▸ **Problem description**
For the entries that follow, restate word for word the line containing "moved,fish (green),[473 382],,[495", the line containing "moved,eraser (green),[376 461],,[681", and every line that lies between them.

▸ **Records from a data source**
══════

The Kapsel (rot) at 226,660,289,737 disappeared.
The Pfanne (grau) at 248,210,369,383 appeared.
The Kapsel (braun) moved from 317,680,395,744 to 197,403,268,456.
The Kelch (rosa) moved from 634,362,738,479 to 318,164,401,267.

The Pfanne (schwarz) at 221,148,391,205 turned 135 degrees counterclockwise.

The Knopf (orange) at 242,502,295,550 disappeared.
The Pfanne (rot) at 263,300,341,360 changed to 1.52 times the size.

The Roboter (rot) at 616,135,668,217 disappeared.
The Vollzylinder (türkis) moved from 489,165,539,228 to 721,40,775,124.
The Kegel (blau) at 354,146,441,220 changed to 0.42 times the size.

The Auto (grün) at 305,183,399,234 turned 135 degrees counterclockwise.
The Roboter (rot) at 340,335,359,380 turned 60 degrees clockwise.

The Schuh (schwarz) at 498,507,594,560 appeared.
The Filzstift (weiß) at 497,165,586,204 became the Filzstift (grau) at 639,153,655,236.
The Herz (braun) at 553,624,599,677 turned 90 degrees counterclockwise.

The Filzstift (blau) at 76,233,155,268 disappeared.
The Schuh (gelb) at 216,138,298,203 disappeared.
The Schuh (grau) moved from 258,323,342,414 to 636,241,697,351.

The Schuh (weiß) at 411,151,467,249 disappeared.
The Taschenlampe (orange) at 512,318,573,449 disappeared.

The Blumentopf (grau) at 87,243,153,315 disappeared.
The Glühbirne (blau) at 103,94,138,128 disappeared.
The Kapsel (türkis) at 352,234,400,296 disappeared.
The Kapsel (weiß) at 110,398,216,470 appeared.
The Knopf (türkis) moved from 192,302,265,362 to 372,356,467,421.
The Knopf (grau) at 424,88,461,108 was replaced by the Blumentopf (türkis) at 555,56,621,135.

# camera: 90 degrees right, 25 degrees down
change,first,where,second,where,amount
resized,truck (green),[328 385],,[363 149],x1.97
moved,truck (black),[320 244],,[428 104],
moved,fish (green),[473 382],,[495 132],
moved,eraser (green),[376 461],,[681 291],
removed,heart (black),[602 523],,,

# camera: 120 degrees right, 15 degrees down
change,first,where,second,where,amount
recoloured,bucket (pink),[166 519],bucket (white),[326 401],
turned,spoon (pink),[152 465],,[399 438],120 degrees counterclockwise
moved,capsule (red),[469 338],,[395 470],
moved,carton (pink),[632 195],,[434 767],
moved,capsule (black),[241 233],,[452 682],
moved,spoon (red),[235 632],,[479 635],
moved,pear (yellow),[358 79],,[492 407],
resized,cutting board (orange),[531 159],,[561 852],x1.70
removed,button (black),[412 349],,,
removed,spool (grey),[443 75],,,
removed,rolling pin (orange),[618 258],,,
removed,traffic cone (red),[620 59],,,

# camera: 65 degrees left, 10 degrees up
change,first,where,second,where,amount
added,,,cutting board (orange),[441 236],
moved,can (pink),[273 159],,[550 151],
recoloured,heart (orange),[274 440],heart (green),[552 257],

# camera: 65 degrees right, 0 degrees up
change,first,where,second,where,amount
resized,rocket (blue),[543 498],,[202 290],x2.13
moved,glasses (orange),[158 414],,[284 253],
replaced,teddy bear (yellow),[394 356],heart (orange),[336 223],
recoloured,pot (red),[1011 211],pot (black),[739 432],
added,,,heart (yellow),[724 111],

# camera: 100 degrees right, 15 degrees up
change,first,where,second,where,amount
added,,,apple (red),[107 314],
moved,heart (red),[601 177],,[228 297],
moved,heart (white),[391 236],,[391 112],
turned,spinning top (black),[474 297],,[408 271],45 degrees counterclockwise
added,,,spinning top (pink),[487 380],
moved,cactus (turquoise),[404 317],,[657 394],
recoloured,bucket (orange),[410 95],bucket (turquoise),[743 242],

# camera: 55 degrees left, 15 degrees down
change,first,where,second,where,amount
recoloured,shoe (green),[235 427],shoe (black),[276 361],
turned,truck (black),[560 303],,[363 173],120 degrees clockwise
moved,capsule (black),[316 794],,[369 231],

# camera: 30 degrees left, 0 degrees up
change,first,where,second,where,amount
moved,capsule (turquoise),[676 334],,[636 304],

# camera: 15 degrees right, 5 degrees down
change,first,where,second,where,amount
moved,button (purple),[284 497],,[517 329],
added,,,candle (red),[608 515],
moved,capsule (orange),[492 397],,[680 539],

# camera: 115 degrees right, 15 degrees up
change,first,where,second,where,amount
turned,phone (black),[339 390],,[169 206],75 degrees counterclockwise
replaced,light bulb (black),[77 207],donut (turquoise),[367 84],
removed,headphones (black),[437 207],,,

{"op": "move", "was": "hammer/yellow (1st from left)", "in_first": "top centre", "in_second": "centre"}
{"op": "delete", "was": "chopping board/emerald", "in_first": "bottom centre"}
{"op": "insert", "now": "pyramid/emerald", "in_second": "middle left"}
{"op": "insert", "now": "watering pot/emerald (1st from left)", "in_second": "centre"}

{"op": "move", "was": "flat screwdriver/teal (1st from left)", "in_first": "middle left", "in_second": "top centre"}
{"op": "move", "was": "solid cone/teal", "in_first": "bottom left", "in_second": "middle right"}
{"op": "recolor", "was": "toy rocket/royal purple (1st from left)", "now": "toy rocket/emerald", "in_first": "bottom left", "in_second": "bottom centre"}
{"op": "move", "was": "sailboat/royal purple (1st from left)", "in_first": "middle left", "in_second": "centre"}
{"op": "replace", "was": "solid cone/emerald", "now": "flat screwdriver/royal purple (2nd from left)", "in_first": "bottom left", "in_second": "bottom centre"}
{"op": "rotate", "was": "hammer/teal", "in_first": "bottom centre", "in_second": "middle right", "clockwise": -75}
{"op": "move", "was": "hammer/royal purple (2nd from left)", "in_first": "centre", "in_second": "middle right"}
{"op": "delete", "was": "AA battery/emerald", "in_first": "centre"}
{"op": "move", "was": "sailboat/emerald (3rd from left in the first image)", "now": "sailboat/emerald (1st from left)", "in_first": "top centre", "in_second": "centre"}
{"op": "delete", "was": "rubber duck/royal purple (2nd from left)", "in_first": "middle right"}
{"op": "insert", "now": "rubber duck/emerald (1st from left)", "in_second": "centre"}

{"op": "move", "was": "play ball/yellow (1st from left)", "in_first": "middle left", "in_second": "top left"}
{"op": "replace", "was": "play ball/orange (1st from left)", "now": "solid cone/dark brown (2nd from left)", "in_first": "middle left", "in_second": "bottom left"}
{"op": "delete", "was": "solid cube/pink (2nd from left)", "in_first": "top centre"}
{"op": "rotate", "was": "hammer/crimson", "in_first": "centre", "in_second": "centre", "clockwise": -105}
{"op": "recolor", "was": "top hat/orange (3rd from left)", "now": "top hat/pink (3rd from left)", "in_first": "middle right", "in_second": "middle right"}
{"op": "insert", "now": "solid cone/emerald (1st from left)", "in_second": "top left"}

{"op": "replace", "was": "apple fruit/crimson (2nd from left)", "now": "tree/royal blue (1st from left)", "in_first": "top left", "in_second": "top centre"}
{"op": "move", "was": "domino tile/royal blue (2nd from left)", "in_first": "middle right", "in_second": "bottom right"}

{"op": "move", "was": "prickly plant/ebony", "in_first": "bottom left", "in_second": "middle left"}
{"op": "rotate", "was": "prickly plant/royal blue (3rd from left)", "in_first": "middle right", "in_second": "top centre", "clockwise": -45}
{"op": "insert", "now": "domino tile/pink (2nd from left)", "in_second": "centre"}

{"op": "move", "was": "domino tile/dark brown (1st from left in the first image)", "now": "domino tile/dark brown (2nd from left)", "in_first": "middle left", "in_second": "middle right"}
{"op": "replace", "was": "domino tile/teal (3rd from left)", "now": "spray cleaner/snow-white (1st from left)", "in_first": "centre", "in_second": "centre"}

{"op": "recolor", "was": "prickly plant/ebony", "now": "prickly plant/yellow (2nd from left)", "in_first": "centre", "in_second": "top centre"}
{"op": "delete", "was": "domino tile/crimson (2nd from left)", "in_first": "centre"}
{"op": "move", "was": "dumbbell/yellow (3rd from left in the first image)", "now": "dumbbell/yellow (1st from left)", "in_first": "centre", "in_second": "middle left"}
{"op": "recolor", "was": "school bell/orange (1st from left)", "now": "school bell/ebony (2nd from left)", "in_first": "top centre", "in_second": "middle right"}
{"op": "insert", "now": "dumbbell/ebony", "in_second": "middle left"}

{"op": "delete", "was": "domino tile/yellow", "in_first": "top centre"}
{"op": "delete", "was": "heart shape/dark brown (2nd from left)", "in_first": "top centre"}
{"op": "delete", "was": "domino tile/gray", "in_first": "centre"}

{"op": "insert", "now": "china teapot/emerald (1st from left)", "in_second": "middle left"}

══════

▸ **Solution to this task**
moved,fish (green),[473 382],,[495 132],
moved,eraser (green),[376 461],,[681 291],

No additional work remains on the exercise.